**Given task**
Reproduce verbatim the records between the line holding "brown line at (243, 108): moved 4 px down" and the line holding "cyan star at (630, 925): moved 85 px right", inclusive.

....

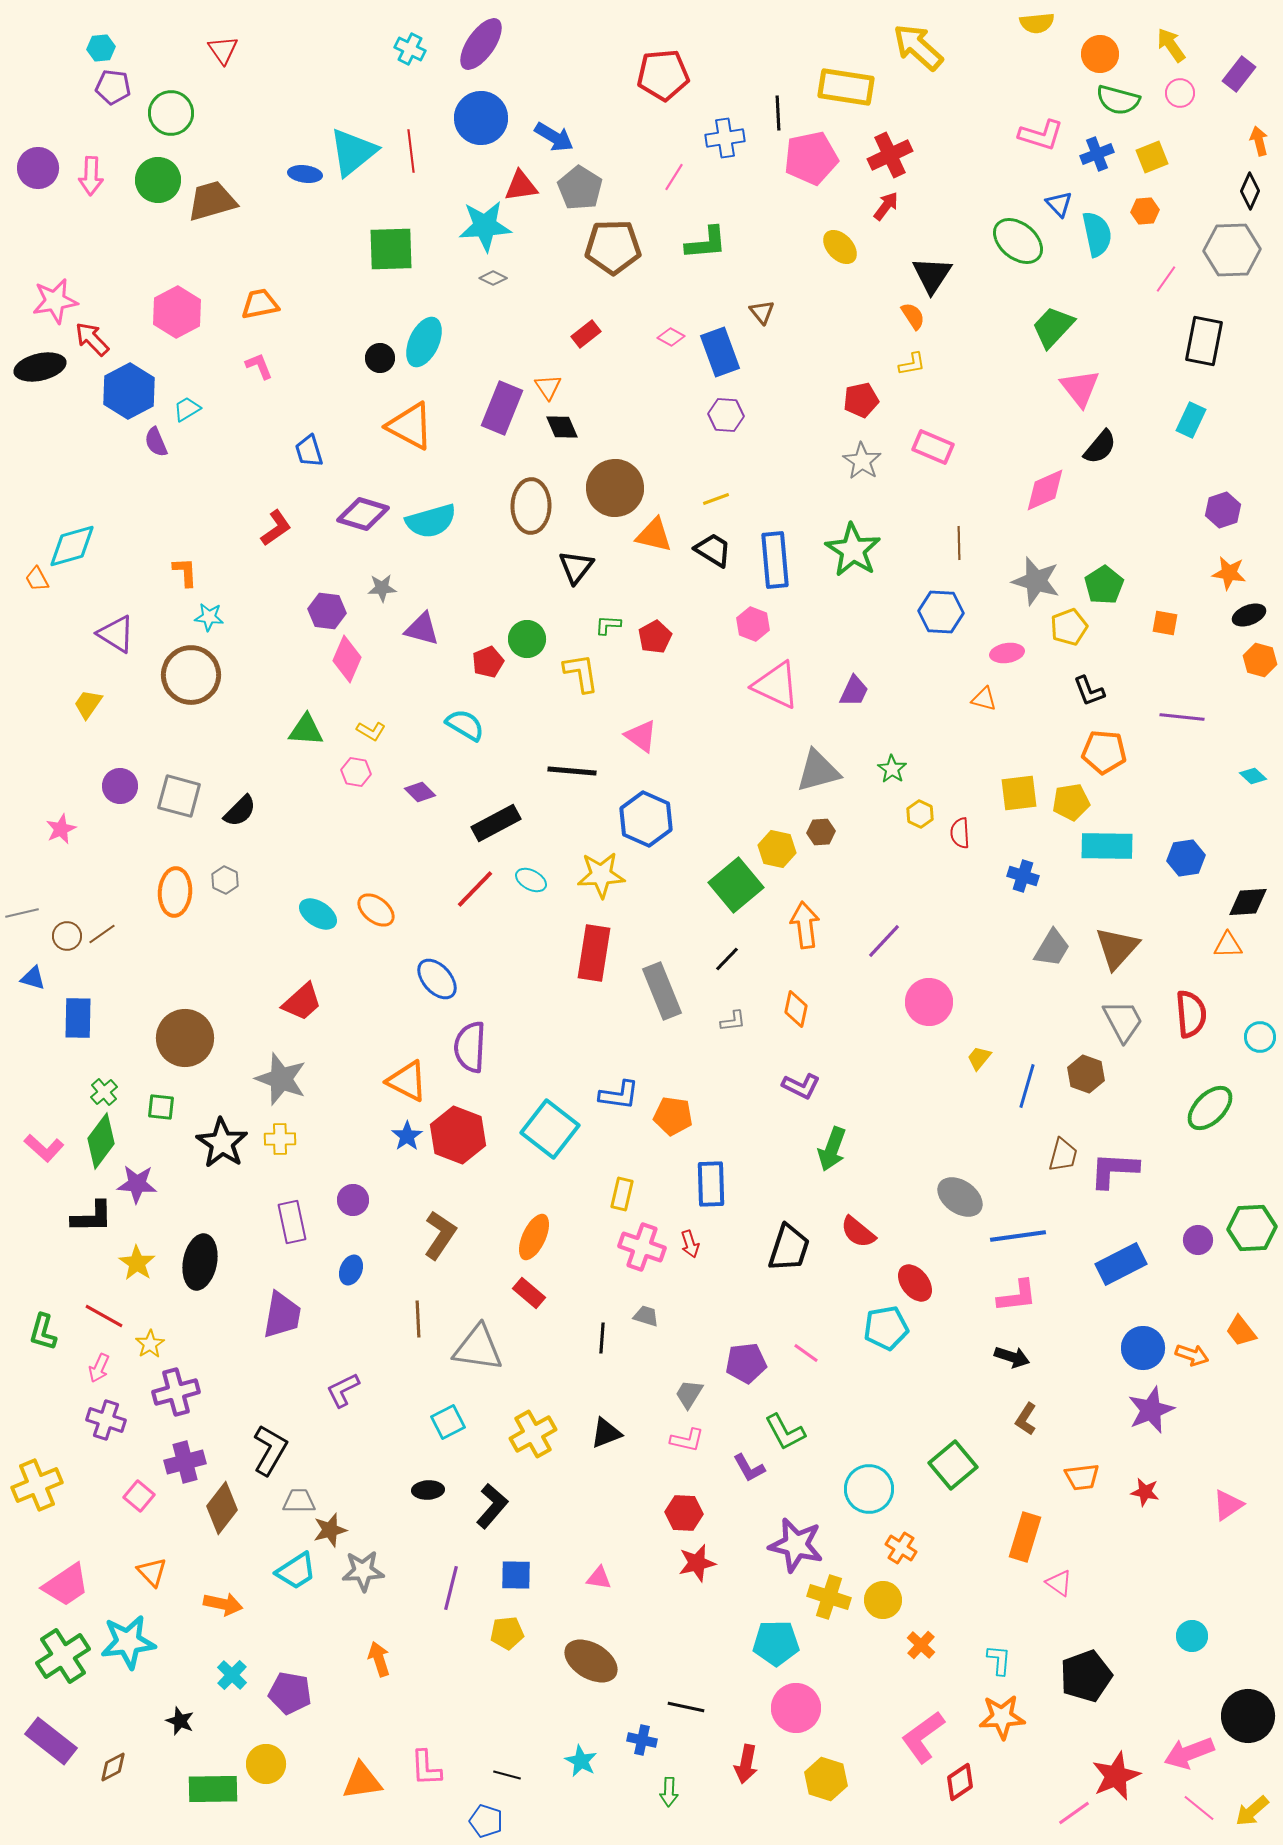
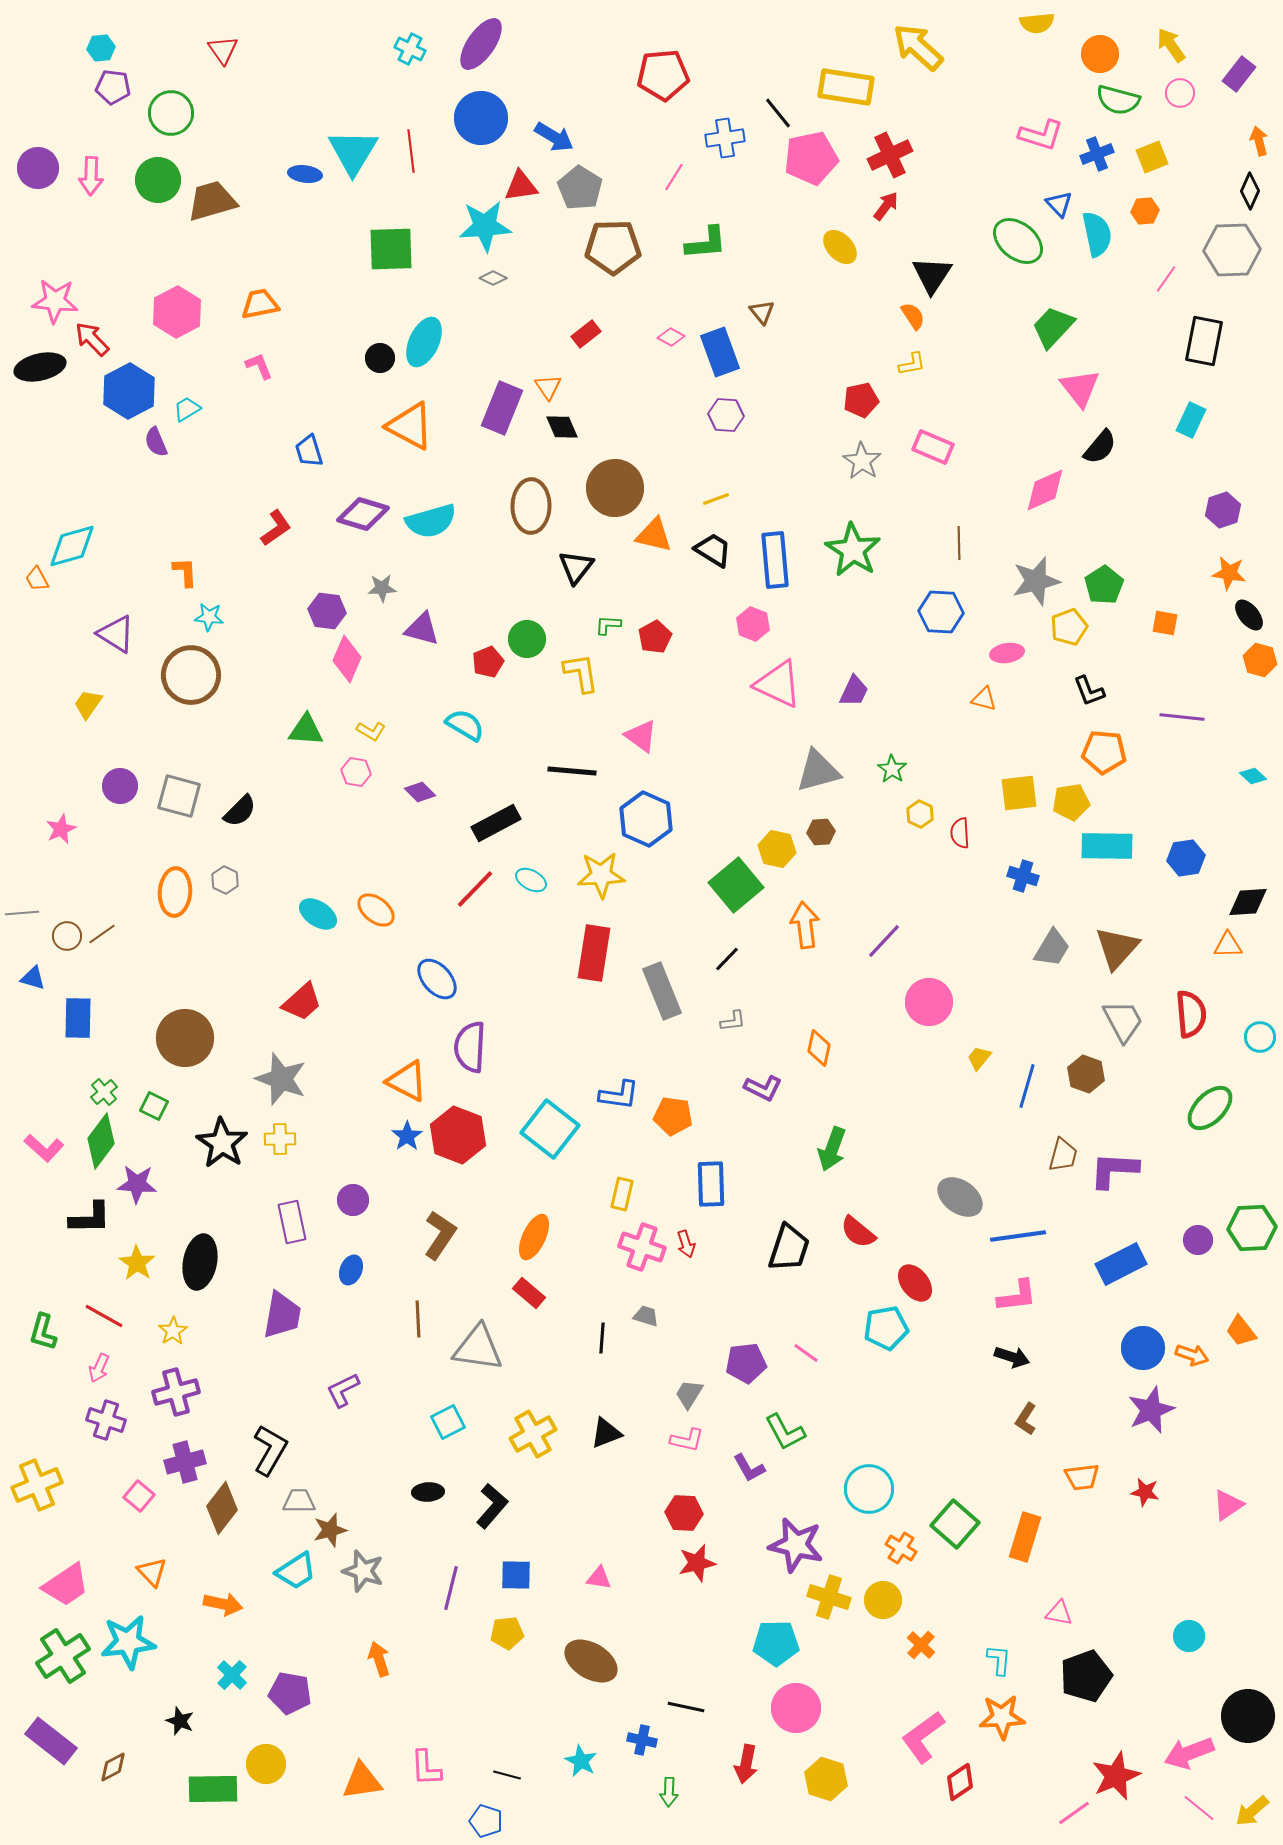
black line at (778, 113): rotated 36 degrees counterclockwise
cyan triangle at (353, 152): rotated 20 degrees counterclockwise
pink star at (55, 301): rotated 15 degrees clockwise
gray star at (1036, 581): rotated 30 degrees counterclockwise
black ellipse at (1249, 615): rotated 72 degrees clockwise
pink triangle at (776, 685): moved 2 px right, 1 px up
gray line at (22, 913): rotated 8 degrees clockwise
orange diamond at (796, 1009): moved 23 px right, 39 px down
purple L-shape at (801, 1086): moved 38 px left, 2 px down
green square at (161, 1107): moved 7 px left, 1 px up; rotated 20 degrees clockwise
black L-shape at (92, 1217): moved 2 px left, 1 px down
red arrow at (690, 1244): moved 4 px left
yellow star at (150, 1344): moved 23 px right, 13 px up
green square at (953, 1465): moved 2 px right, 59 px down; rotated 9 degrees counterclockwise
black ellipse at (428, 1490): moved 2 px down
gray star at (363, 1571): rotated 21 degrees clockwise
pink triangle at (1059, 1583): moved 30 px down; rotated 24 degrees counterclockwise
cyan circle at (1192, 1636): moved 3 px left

....

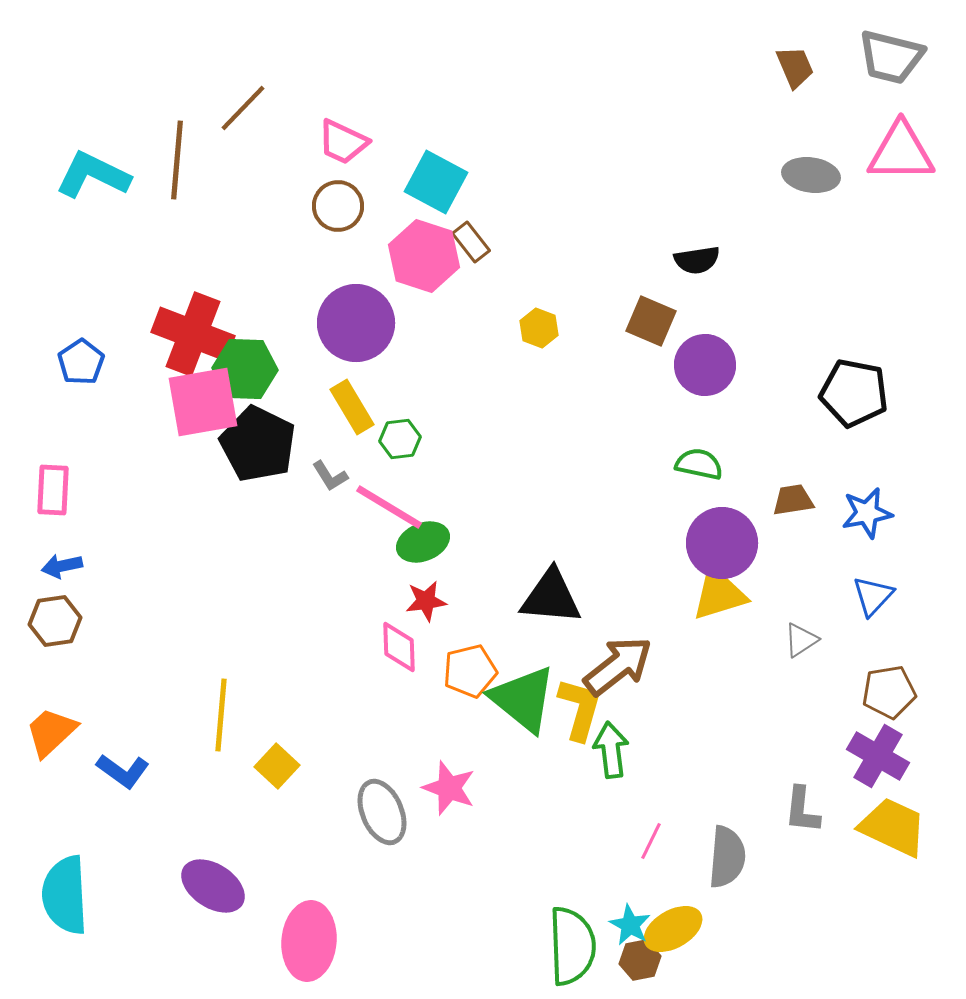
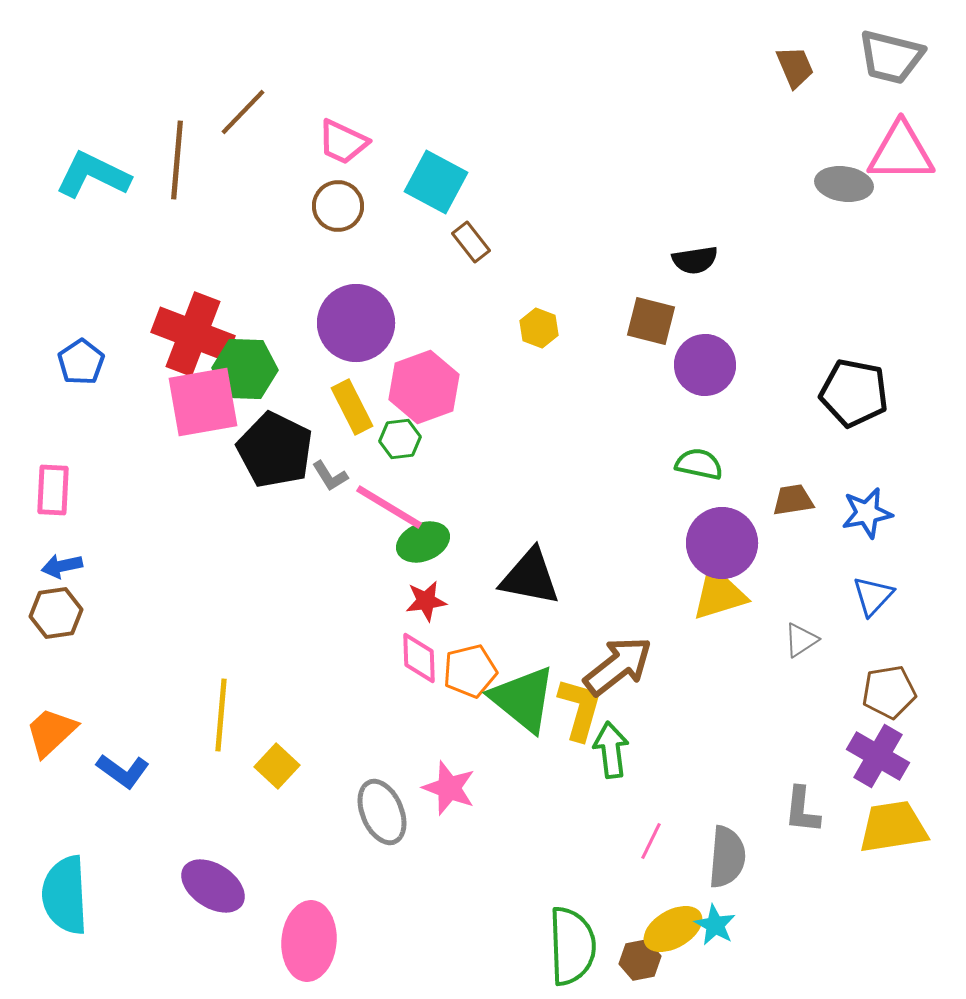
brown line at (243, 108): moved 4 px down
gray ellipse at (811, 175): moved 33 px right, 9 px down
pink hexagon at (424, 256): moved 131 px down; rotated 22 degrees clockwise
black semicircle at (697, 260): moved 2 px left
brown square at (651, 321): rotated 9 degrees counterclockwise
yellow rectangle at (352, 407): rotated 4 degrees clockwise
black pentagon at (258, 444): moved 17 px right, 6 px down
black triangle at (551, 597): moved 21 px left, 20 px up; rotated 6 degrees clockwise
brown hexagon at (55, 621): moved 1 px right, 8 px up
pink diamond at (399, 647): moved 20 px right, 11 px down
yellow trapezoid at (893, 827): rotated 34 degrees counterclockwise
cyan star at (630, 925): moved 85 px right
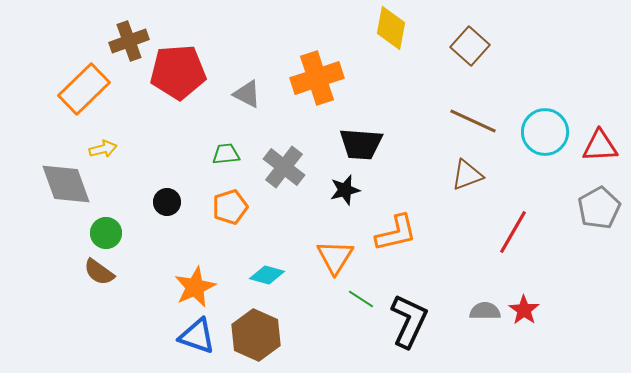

....

**Answer to the exercise**
brown line at (243, 108): moved 4 px down
gray ellipse at (811, 175): moved 33 px right, 9 px down
pink hexagon at (424, 256): moved 131 px down; rotated 22 degrees clockwise
black semicircle at (697, 260): moved 2 px left
brown square at (651, 321): rotated 9 degrees counterclockwise
yellow rectangle at (352, 407): rotated 4 degrees clockwise
black pentagon at (258, 444): moved 17 px right, 6 px down
black triangle at (551, 597): moved 21 px left, 20 px up; rotated 6 degrees clockwise
brown hexagon at (55, 621): moved 1 px right, 8 px up
pink diamond at (399, 647): moved 20 px right, 11 px down
yellow trapezoid at (893, 827): rotated 34 degrees counterclockwise
cyan star at (630, 925): moved 85 px right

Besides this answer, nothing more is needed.